• Problem to solve: Print exactly the line that contains "C107: 100nF (AGND, N016)", then every following line through the end of the material; include nothing else and no pictures.

══════════

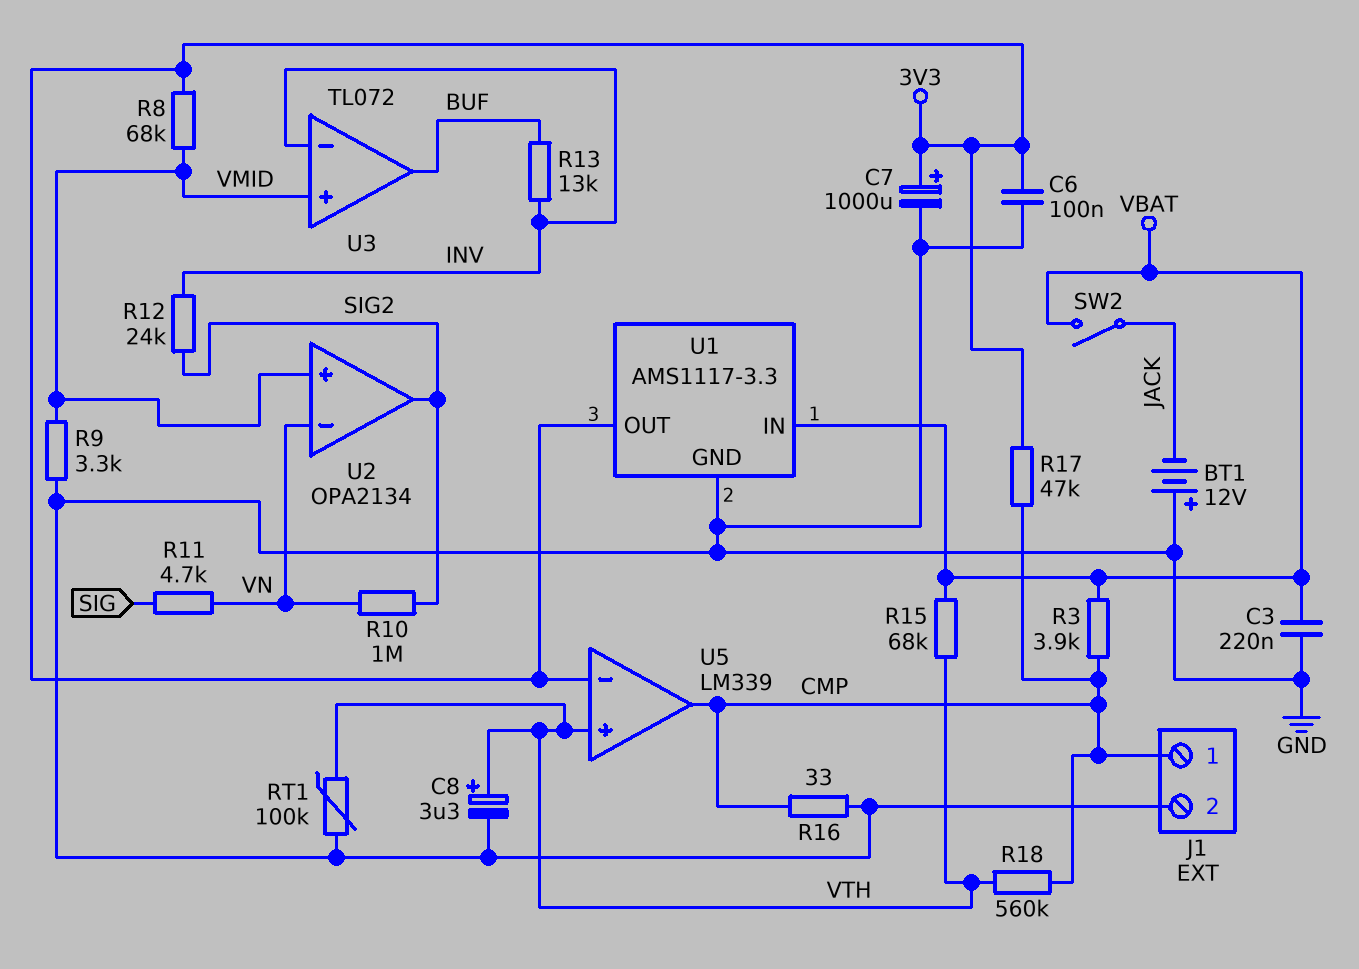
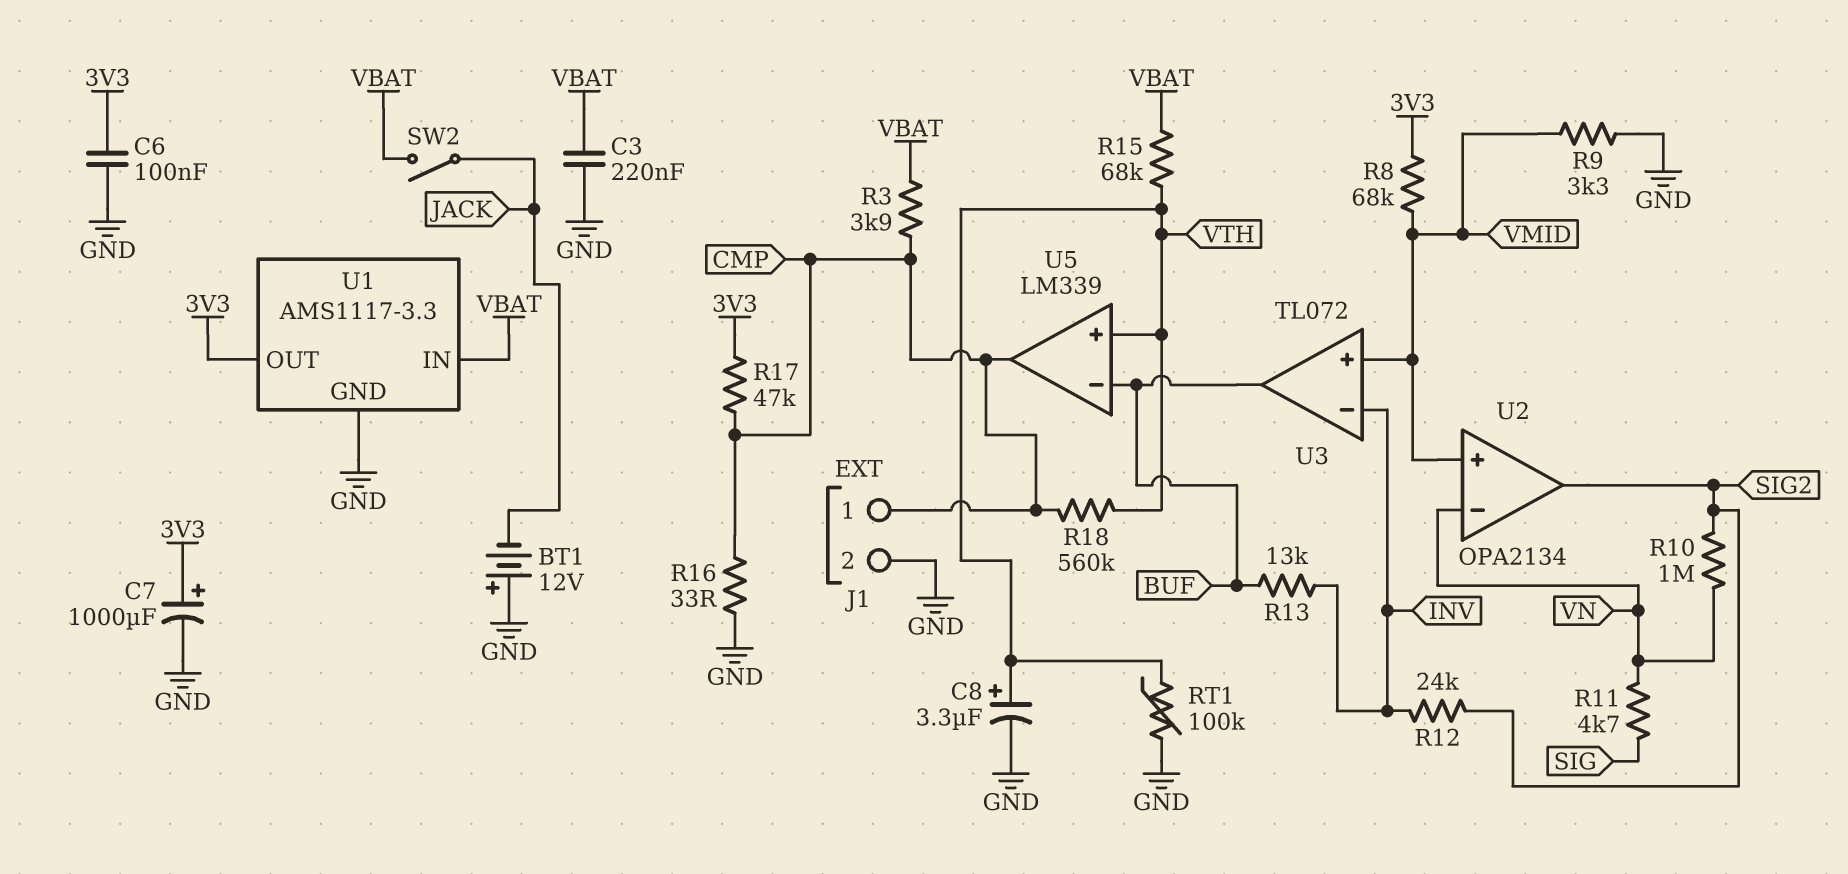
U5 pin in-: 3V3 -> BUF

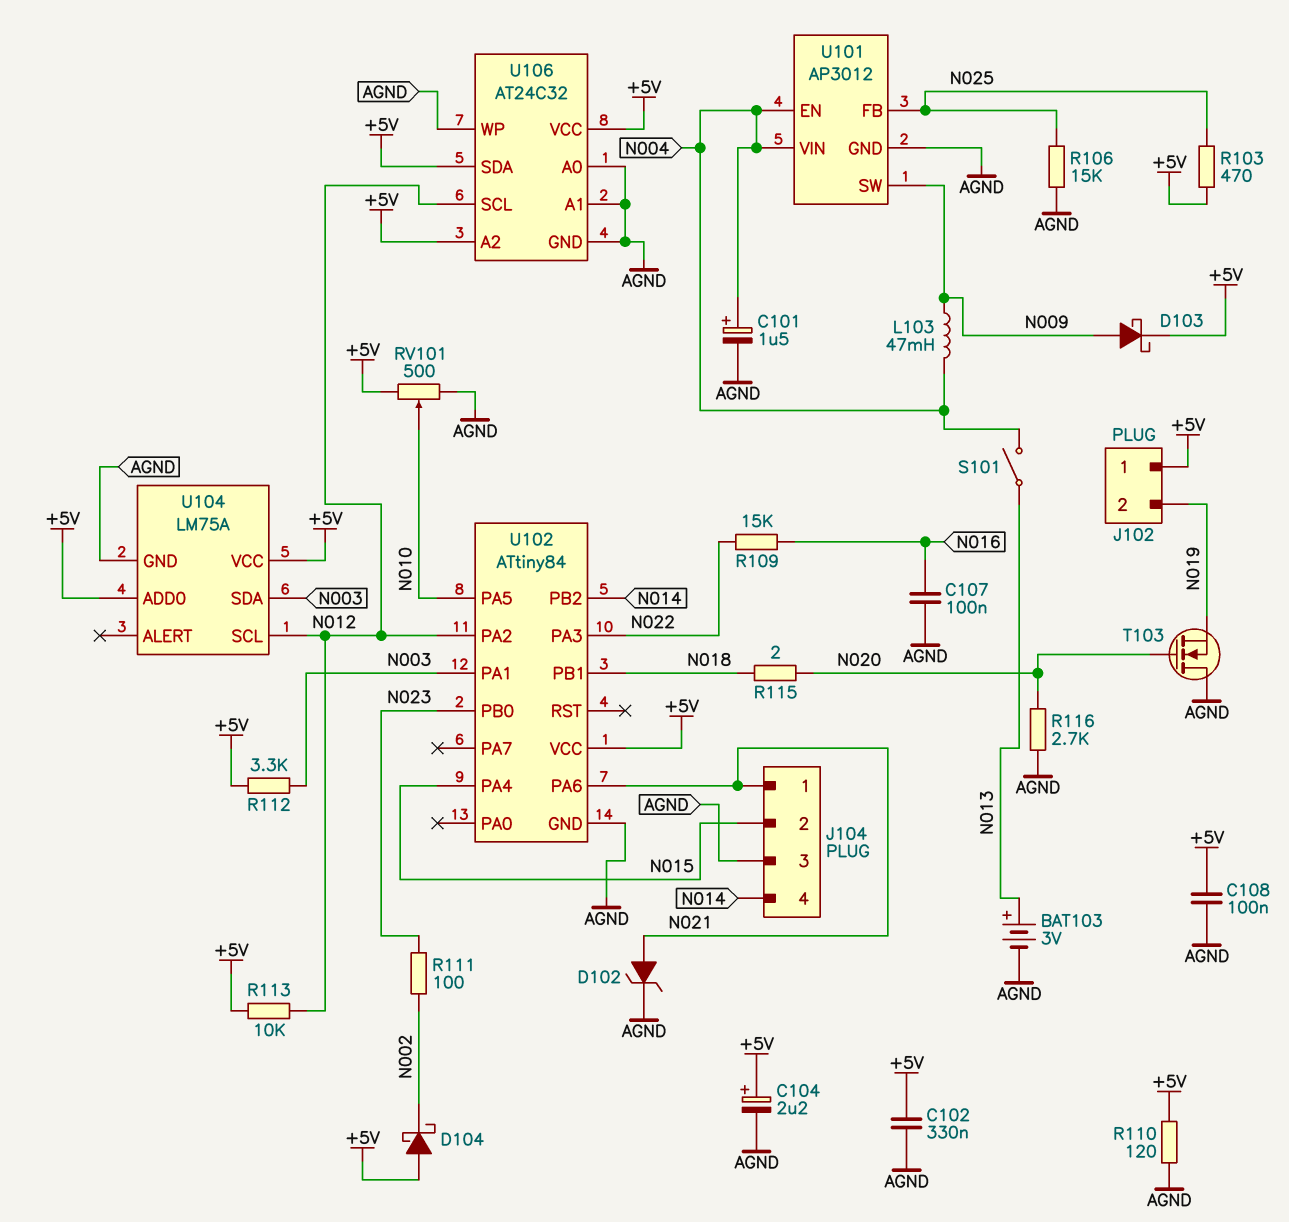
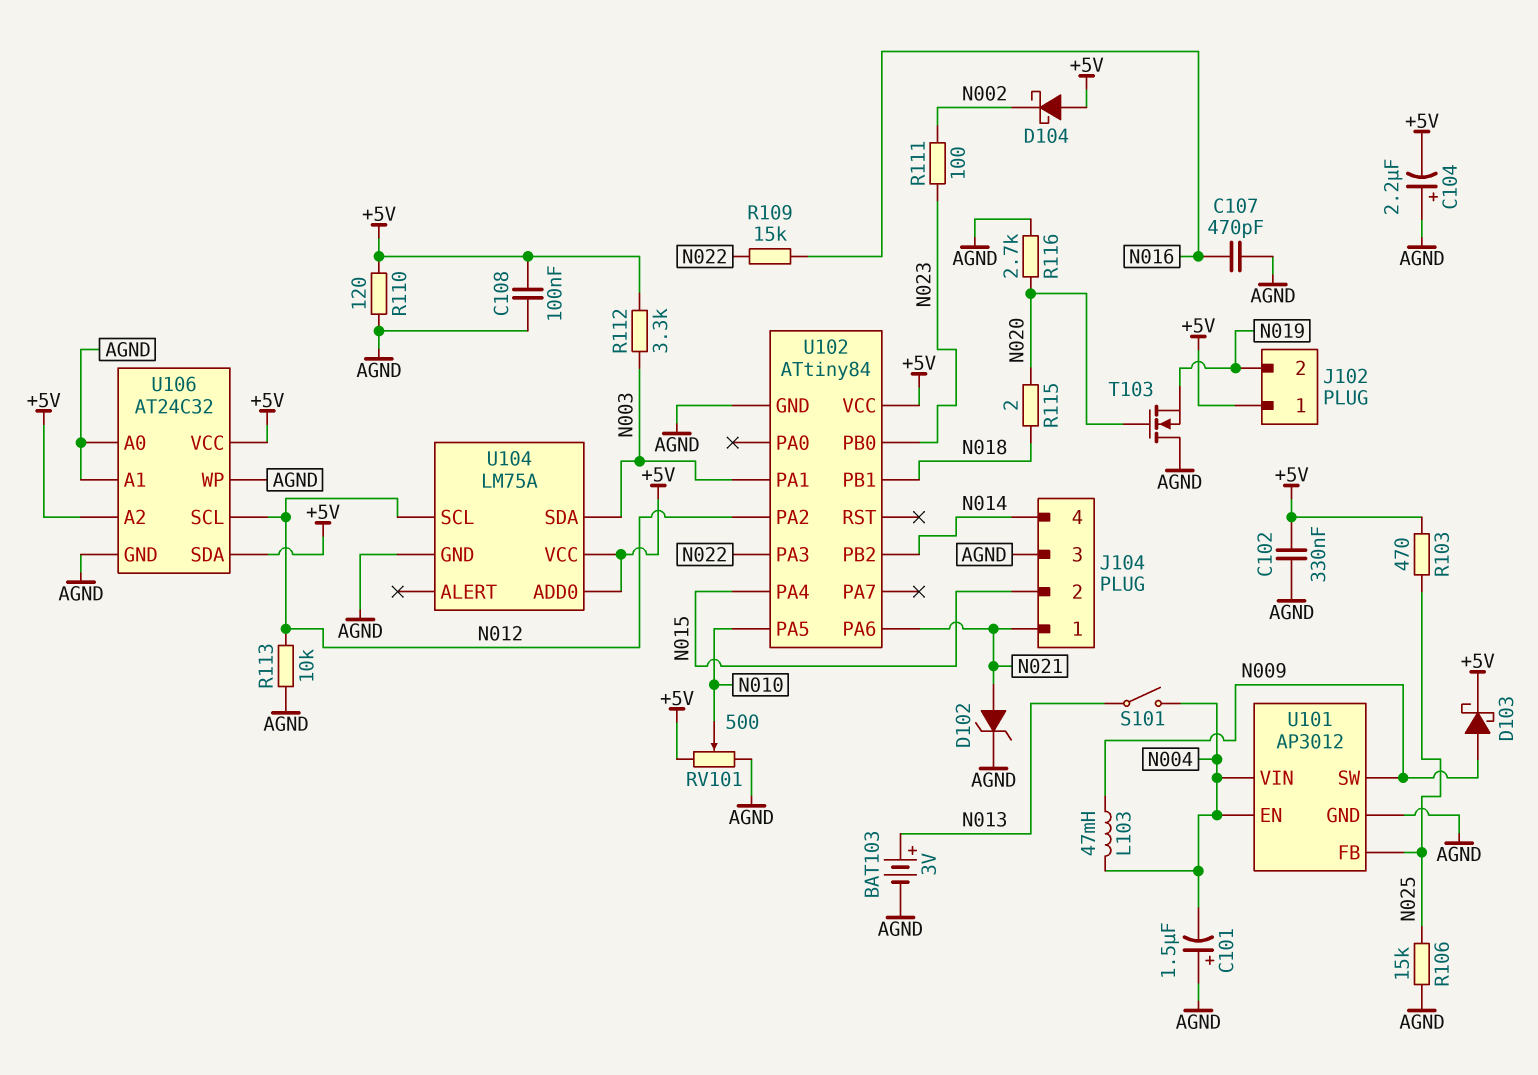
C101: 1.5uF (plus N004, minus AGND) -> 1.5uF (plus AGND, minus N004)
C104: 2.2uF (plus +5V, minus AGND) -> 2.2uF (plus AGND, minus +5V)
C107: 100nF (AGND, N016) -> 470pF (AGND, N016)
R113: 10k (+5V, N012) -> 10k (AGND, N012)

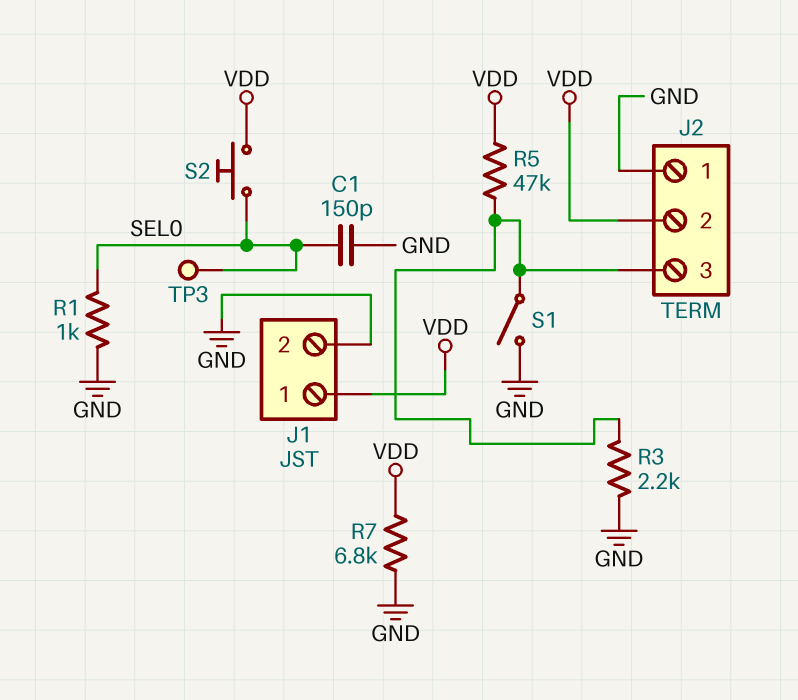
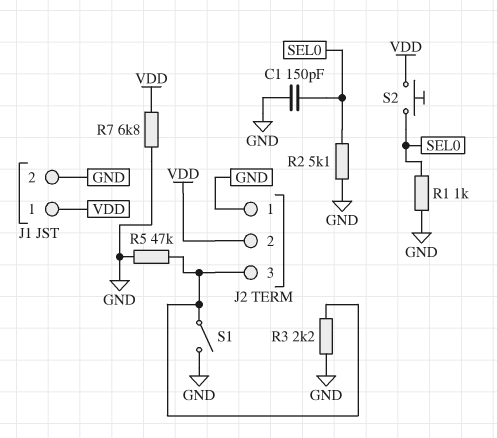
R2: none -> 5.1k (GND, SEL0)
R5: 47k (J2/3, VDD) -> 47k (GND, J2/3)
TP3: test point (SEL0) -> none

══════════

• Exercise answer:
C107: 100nF (AGND, N016) -> 470pF (AGND, N016)
R113: 10k (+5V, N012) -> 10k (AGND, N012)

R2: none -> 5.1k (GND, SEL0)
R5: 47k (J2/3, VDD) -> 47k (GND, J2/3)
TP3: test point (SEL0) -> none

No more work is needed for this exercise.